* _The input_
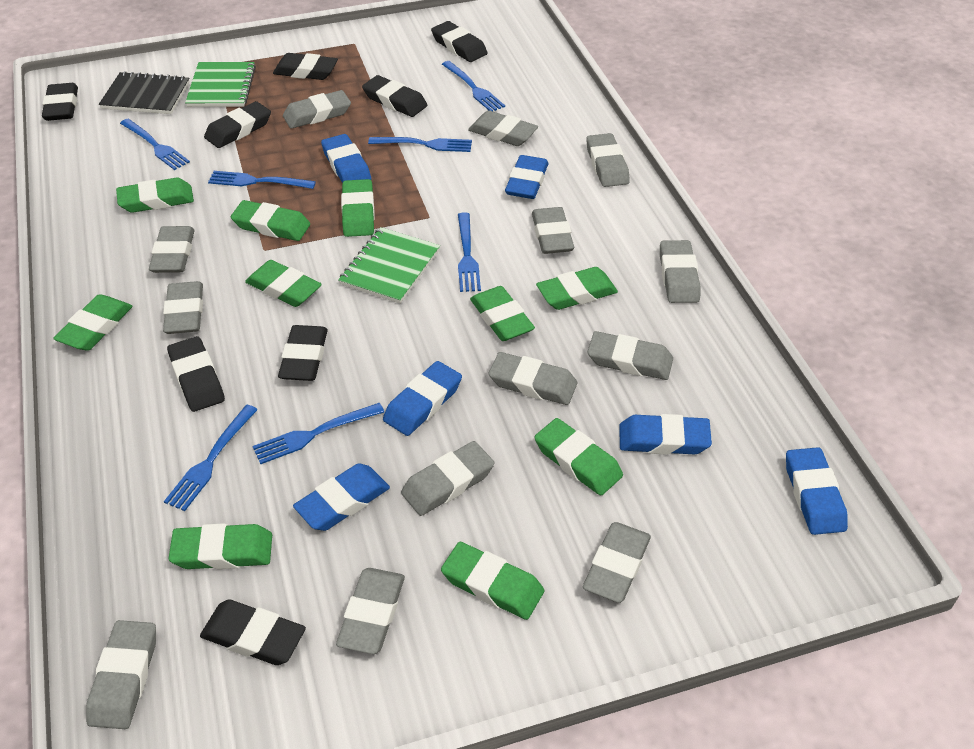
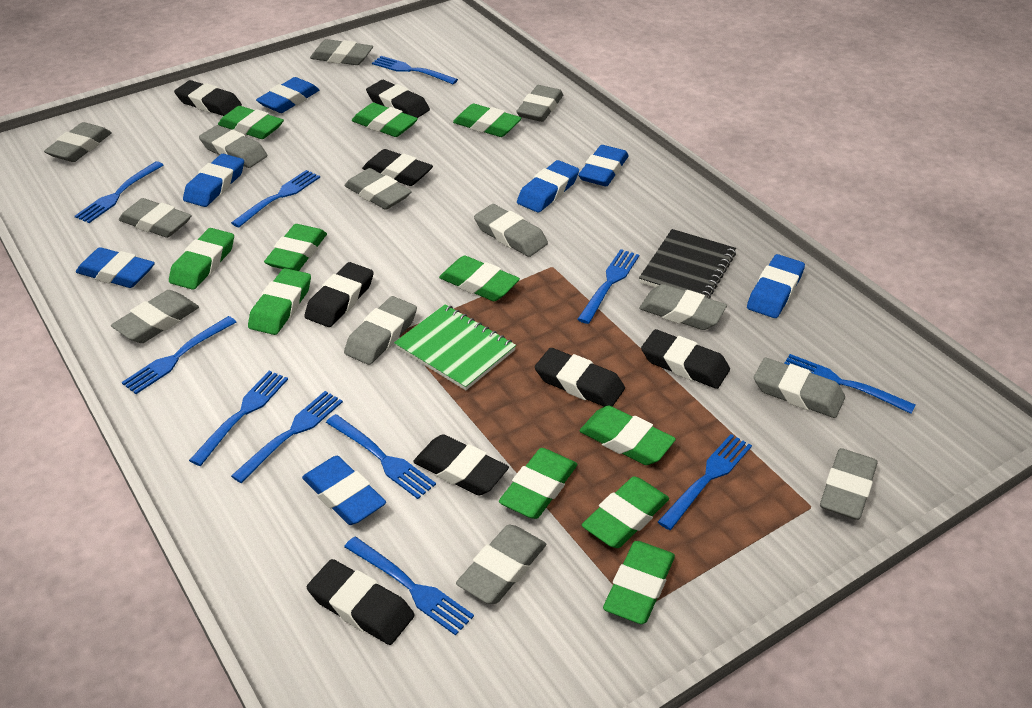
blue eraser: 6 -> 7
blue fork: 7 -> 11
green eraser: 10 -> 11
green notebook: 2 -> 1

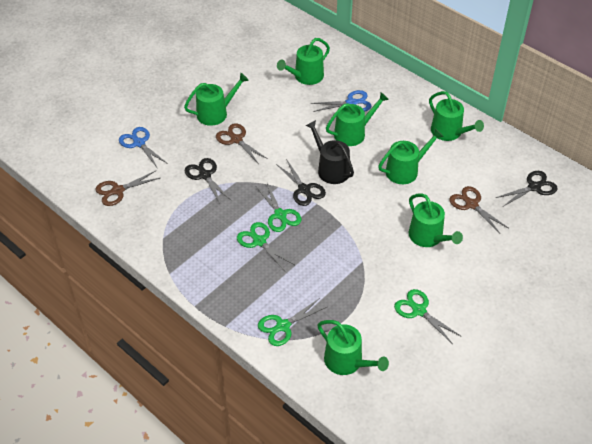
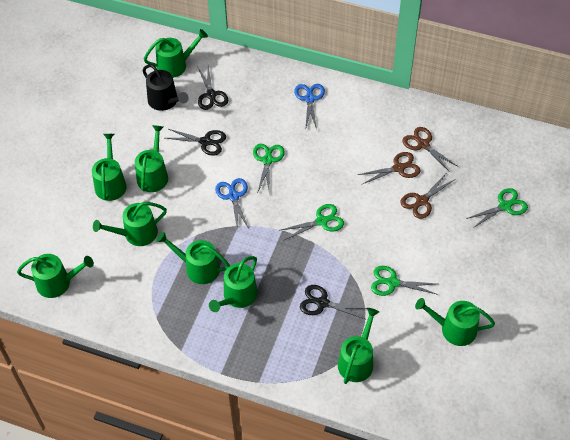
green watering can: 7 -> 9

* _Action item_
Output all of the entries once more, word for word, with the images removed.

* _Finished task_
blue eraser: 6 -> 7
blue fork: 7 -> 11
green eraser: 10 -> 11
green notebook: 2 -> 1

green watering can: 7 -> 9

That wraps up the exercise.